> [Exercise goal]
Output the listing below verbatim, without images.

> [Input material]
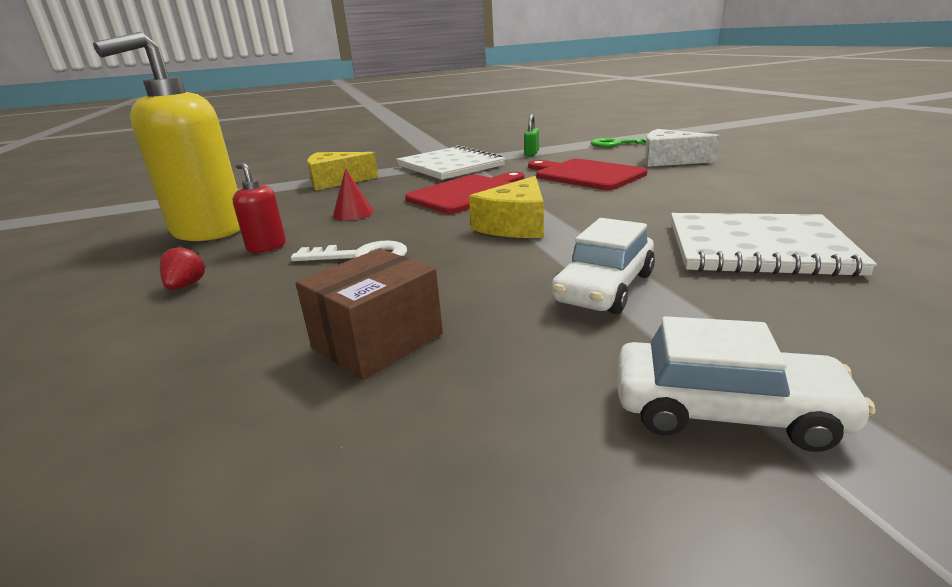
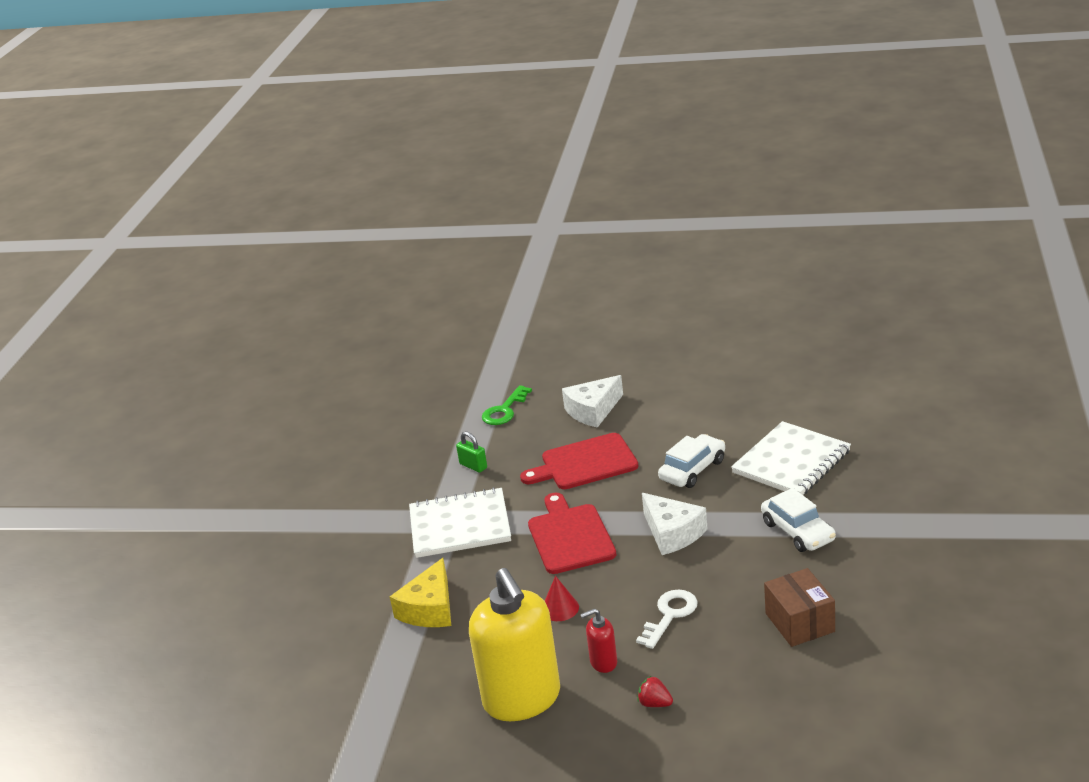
camera: 60 degrees left, 5 degrees up
yellow cheese [469,176,544,238] -> white cheese [642,493,707,555]
white car [618,316,875,452] -> white car moved to [658,434,725,488]

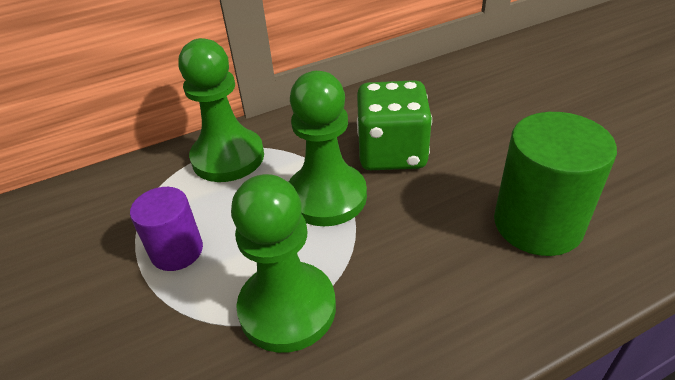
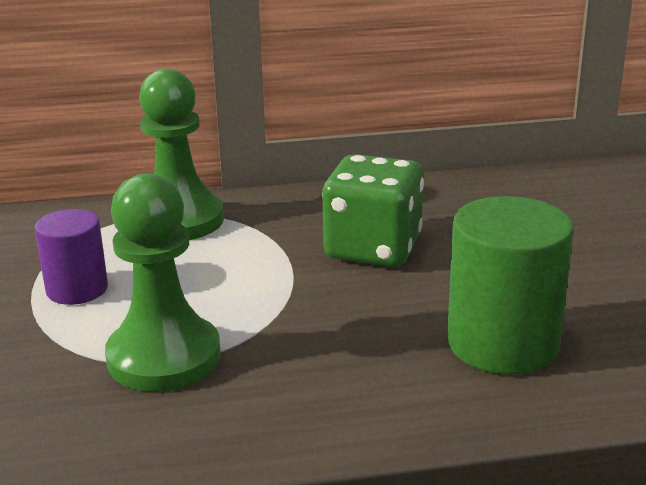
camera: 15 degrees right, 15 degrees down
green pawn [289,71,367,226] -> none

> [Written reply]
camera: 60 degrees left, 5 degrees up
yellow cheese [469,176,544,238] -> white cheese [642,493,707,555]
white car [618,316,875,452] -> white car moved to [658,434,725,488]

camera: 15 degrees right, 15 degrees down
green pawn [289,71,367,226] -> none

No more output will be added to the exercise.